-- What you need to do --
This calls for a word-for-word copy of all the data, with each picture removed.

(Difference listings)

##########

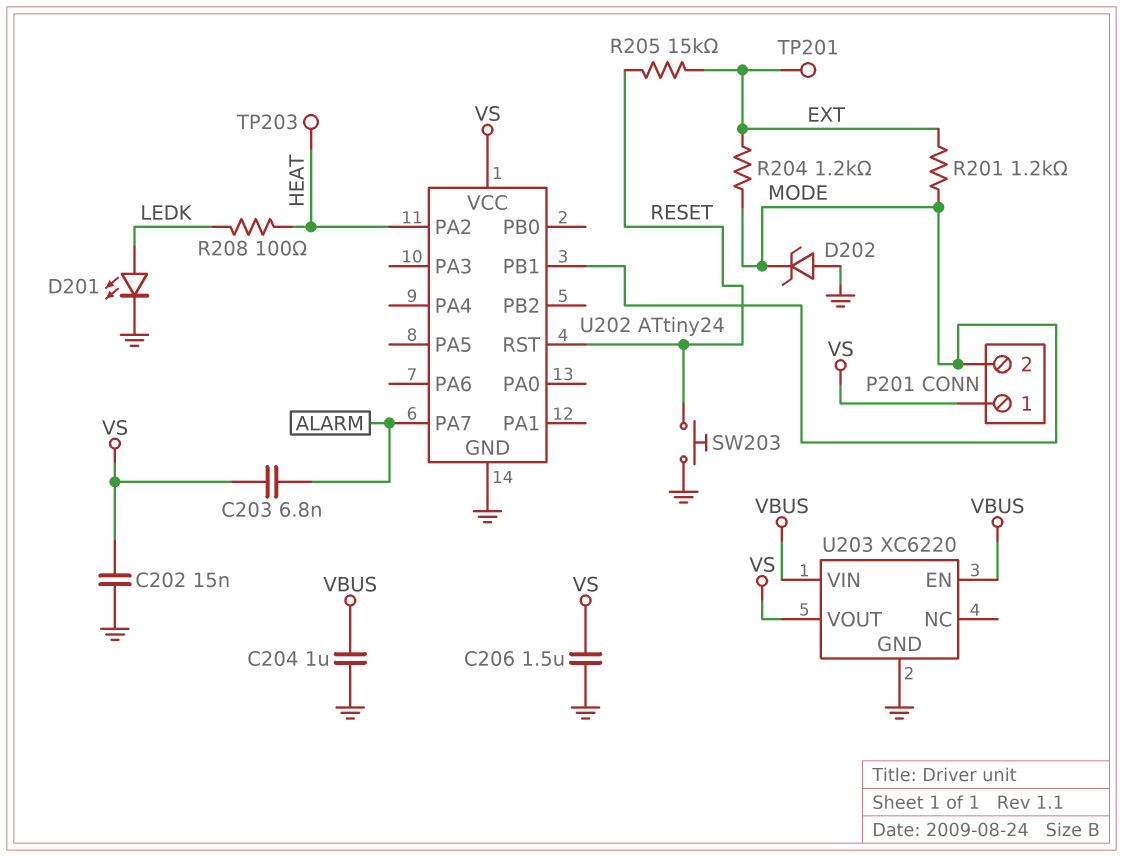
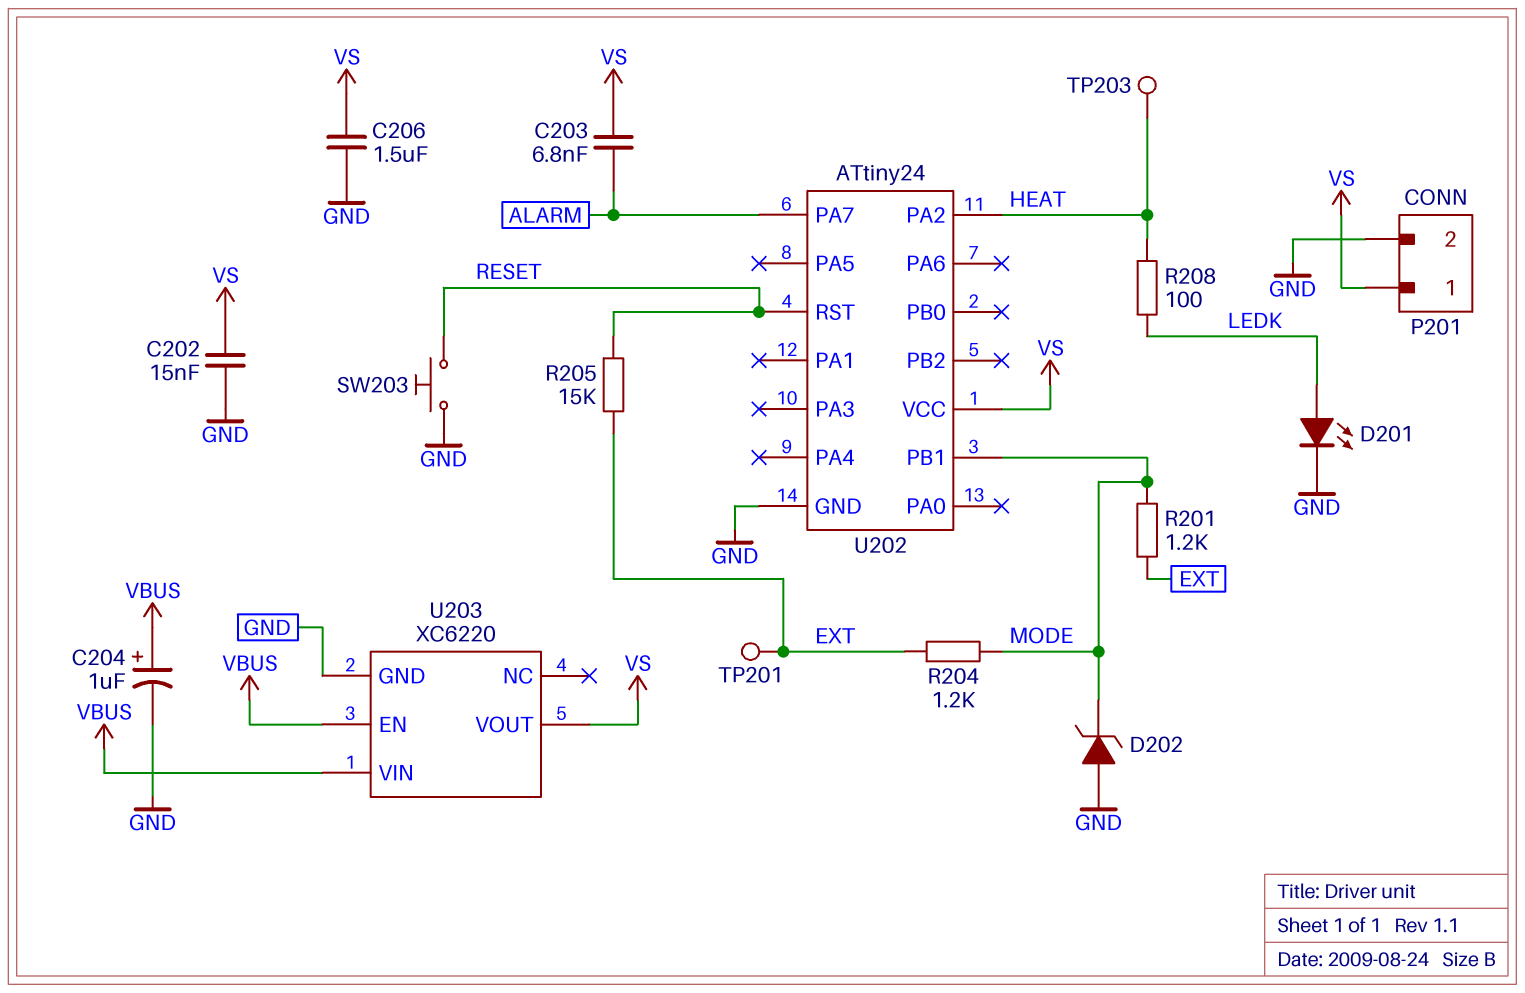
C204: 1uF (GND, VBUS) -> 1uF (plus VBUS, minus GND)
P201 pin 2: MODE -> GND

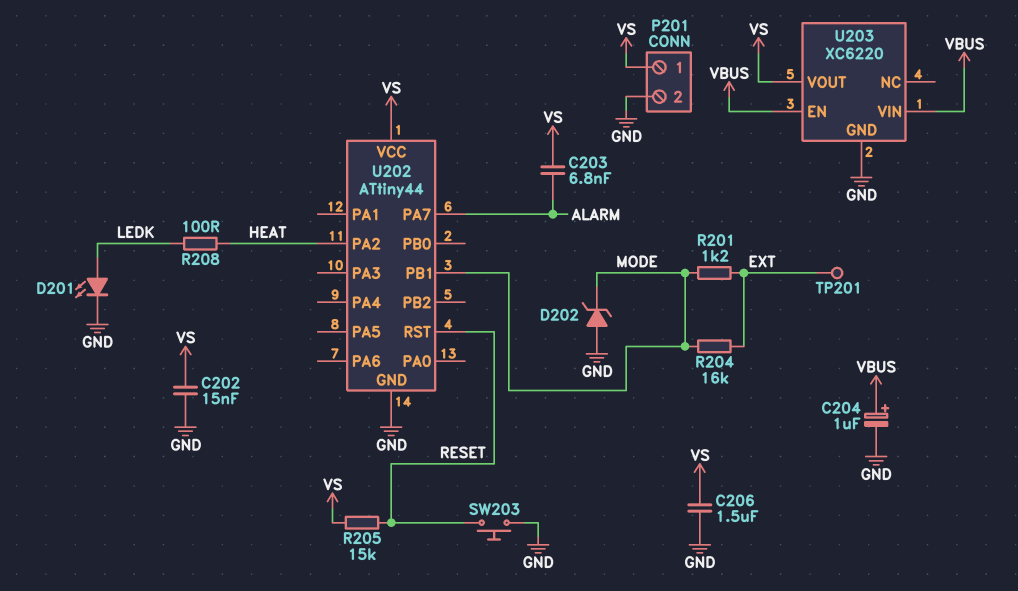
R204: 1.2k (EXT, MODE) -> 16k (EXT, MODE)
R205: 15k (EXT, RESET) -> 15k (RESET, VS)
TP203: test point (HEAT) -> none
U202: ATtiny24 -> ATtiny44

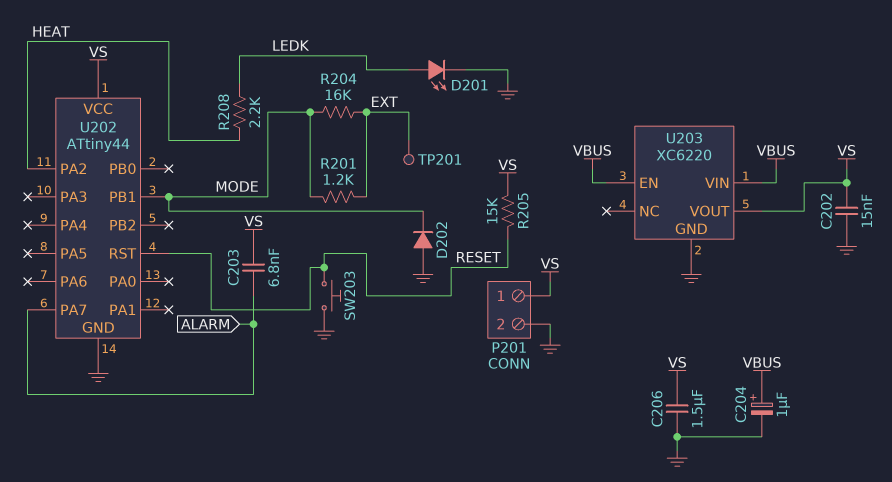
D202: zener (A GND, K MODE) -> diode (A GND, K MODE)
R208: 100 (HEAT, LEDK) -> 2.2k (HEAT, LEDK)

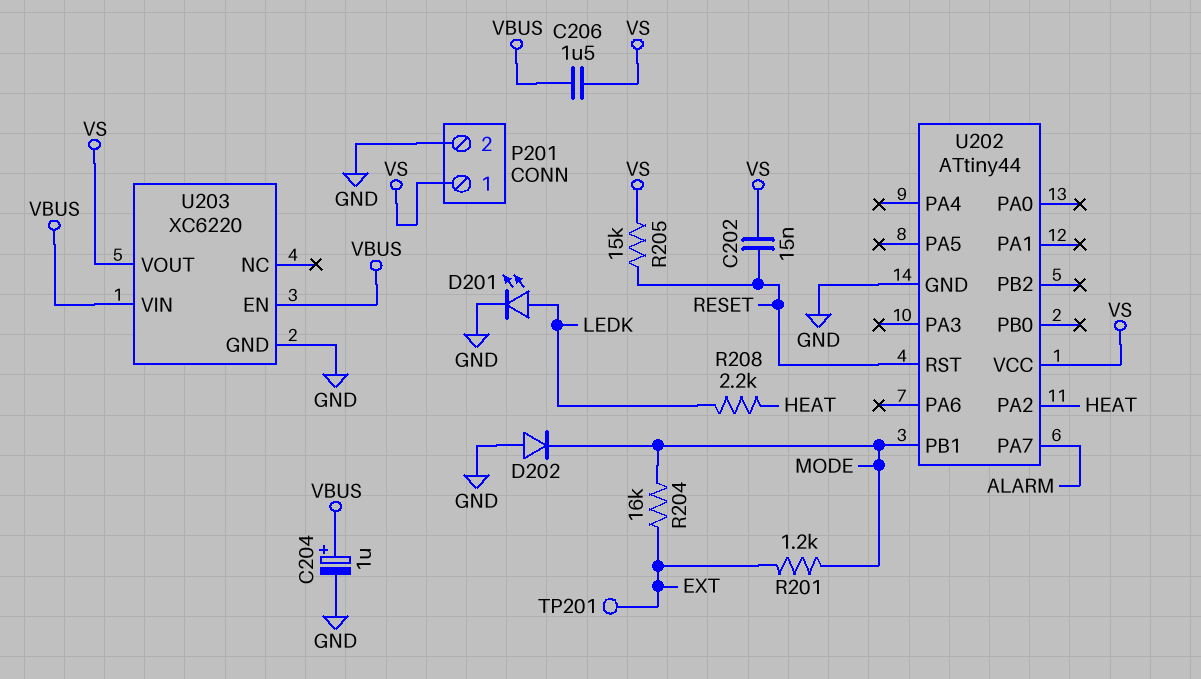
C202: 15nF (GND, VS) -> 15nF (RESET, VS)
C203: 6.8nF (ALARM, VS) -> none
C206: 1.5uF (GND, VS) -> 1.5uF (VBUS, VS)
SW203: button (GND, RESET) -> none

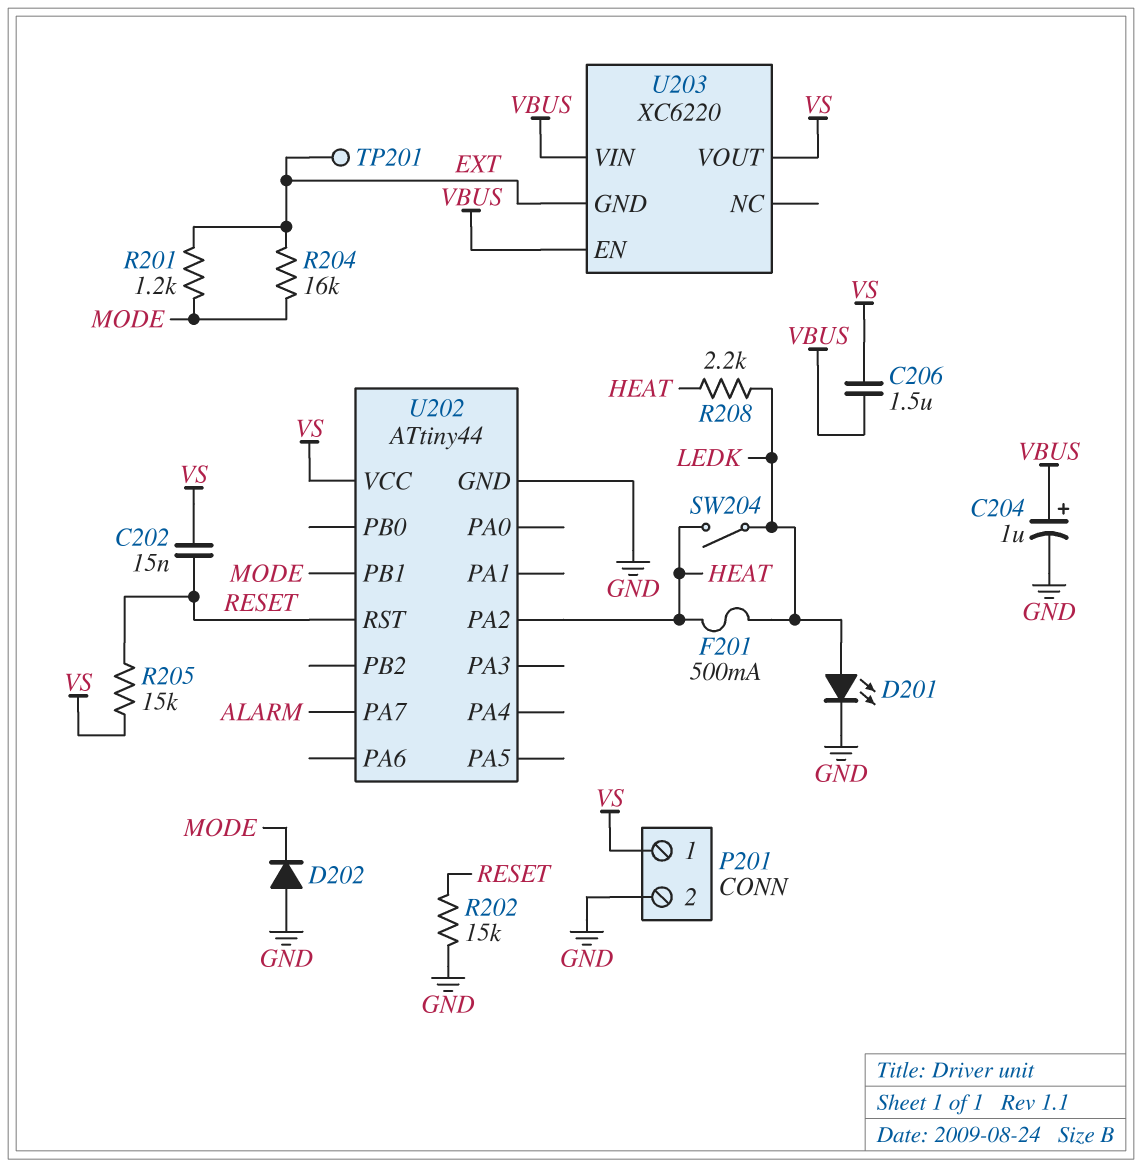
F201: none -> 500mA (HEAT, LEDK)
R202: none -> 15k (GND, RESET)
SW204: none -> switch (HEAT, LEDK)
U203 pin GND: GND -> EXT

##########

-- Completed exercise --
C204: 1uF (GND, VBUS) -> 1uF (plus VBUS, minus GND)
P201 pin 2: MODE -> GND

R204: 1.2k (EXT, MODE) -> 16k (EXT, MODE)
R205: 15k (EXT, RESET) -> 15k (RESET, VS)
TP203: test point (HEAT) -> none
U202: ATtiny24 -> ATtiny44

D202: zener (A GND, K MODE) -> diode (A GND, K MODE)
R208: 100 (HEAT, LEDK) -> 2.2k (HEAT, LEDK)

C202: 15nF (GND, VS) -> 15nF (RESET, VS)
C203: 6.8nF (ALARM, VS) -> none
C206: 1.5uF (GND, VS) -> 1.5uF (VBUS, VS)
SW203: button (GND, RESET) -> none

F201: none -> 500mA (HEAT, LEDK)
R202: none -> 15k (GND, RESET)
SW204: none -> switch (HEAT, LEDK)
U203 pin GND: GND -> EXT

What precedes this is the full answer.